Records for the exercise:
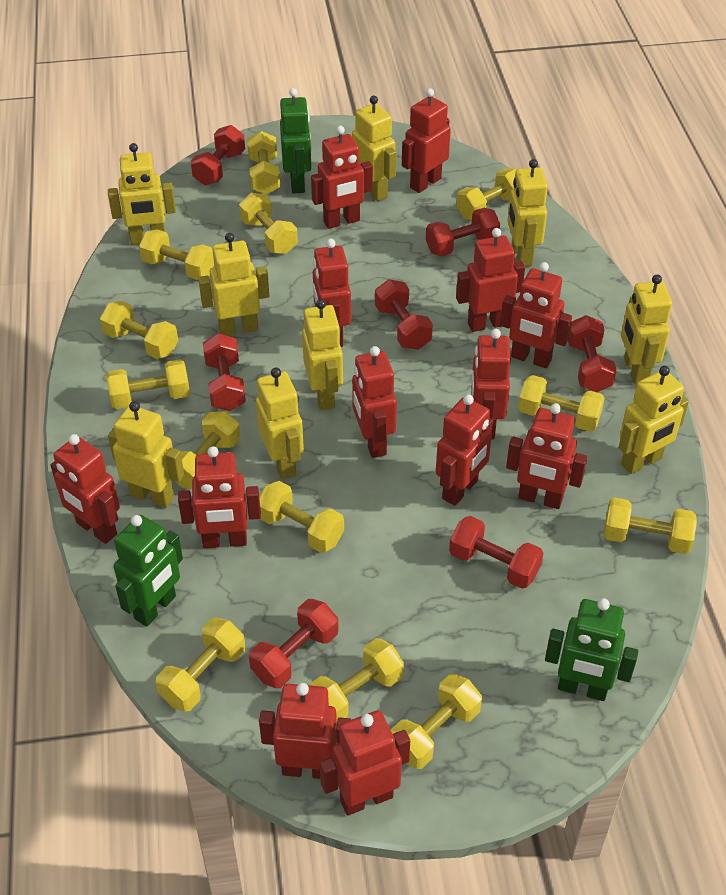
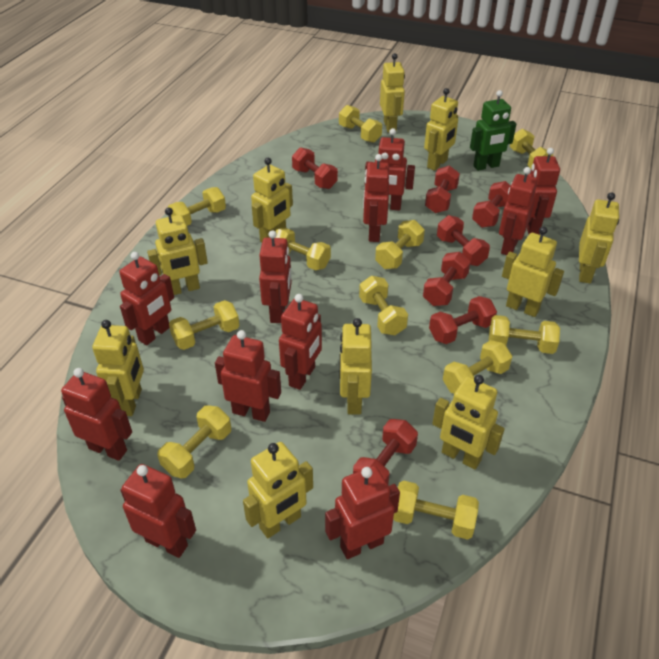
green robot: 3 -> 1
red robot: 13 -> 11
yellow dumbbell: 13 -> 11
yellow robot: 9 -> 10

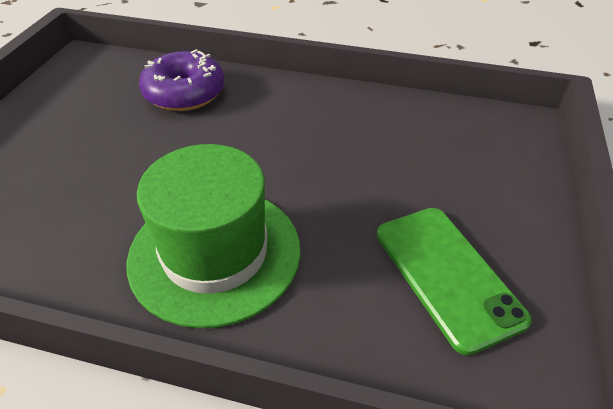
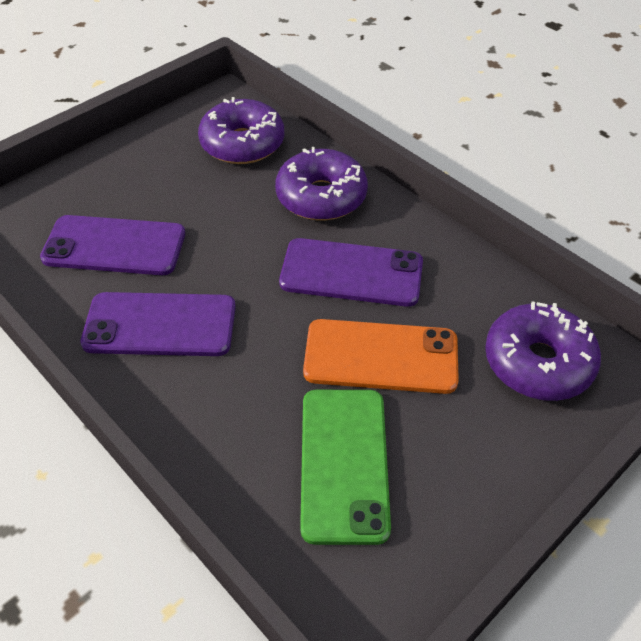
green hat: 1 -> 0
orange phone: 0 -> 1
purple donut: 1 -> 3
purple phone: 0 -> 3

Your assignment:
Your output must match the records word for word, apart from the images, which are left out.

Answer section:
green robot: 3 -> 1
red robot: 13 -> 11
yellow dumbbell: 13 -> 11
yellow robot: 9 -> 10

green hat: 1 -> 0
orange phone: 0 -> 1
purple donut: 1 -> 3
purple phone: 0 -> 3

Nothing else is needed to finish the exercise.